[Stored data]
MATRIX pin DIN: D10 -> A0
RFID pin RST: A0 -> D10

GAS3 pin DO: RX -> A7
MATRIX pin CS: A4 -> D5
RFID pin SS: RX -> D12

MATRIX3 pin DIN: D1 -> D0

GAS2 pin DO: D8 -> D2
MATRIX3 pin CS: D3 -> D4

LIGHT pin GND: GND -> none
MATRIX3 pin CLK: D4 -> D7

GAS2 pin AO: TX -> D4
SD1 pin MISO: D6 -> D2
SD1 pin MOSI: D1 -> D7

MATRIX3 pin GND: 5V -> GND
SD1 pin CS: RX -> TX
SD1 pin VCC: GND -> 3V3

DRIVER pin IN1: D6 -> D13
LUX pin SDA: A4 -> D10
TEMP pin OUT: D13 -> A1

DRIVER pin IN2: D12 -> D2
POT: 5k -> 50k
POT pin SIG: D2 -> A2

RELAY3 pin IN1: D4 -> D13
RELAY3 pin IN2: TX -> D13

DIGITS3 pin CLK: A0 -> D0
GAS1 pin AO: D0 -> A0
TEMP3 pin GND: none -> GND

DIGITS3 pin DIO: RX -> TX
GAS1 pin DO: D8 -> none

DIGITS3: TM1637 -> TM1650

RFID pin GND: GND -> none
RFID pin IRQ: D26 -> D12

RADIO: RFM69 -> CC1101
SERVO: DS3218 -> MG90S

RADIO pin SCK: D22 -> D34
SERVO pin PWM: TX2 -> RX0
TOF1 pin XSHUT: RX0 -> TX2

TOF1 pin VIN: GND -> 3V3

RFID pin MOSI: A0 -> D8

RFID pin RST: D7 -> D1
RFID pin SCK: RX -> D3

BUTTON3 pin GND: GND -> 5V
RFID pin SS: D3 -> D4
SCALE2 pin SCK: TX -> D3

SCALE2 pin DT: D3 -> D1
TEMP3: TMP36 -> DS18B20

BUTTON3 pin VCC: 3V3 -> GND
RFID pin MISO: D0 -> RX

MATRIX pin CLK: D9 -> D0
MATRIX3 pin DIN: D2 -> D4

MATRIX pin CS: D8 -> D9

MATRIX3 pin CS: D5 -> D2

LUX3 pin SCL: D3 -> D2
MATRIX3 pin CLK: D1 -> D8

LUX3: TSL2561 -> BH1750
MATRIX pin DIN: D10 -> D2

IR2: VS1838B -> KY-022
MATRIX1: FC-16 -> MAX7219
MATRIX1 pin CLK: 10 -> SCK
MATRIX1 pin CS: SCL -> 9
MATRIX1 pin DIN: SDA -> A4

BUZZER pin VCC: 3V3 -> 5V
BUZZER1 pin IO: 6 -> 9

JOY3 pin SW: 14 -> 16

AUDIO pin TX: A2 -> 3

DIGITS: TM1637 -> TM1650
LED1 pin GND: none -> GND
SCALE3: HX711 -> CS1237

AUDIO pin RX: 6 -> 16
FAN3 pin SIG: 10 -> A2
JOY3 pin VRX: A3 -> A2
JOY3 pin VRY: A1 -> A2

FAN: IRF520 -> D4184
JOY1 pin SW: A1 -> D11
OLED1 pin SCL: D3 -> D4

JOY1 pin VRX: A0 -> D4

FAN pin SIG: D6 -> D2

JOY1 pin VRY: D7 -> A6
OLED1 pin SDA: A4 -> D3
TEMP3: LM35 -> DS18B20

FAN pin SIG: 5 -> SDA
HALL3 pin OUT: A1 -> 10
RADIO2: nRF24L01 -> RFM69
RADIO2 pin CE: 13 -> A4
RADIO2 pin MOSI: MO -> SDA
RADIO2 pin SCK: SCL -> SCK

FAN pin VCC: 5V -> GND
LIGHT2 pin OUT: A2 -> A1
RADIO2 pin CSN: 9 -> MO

• REQUIRED ACTION
An exact, complete copy of the lines above from the one with "DIGITS: TM1637 -> TM1650" through the one with "FAN pin VCC: 5V -> GND" is the whole answer.

• RESPONSE BELOW
DIGITS: TM1637 -> TM1650
LED1 pin GND: none -> GND
SCALE3: HX711 -> CS1237

AUDIO pin RX: 6 -> 16
FAN3 pin SIG: 10 -> A2
JOY3 pin VRX: A3 -> A2
JOY3 pin VRY: A1 -> A2

FAN: IRF520 -> D4184
JOY1 pin SW: A1 -> D11
OLED1 pin SCL: D3 -> D4

JOY1 pin VRX: A0 -> D4

FAN pin SIG: D6 -> D2

JOY1 pin VRY: D7 -> A6
OLED1 pin SDA: A4 -> D3
TEMP3: LM35 -> DS18B20

FAN pin SIG: 5 -> SDA
HALL3 pin OUT: A1 -> 10
RADIO2: nRF24L01 -> RFM69
RADIO2 pin CE: 13 -> A4
RADIO2 pin MOSI: MO -> SDA
RADIO2 pin SCK: SCL -> SCK

FAN pin VCC: 5V -> GND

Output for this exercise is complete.